**ASSIGNED TASK**:
Looking through the entries, count each line where the string "SERVO" occurs, and write only the total.

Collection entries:
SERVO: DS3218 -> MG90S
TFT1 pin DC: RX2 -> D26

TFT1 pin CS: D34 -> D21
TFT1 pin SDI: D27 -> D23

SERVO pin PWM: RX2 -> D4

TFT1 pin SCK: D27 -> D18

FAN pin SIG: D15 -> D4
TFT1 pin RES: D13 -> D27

**EXPECTED OUTPUT**:
2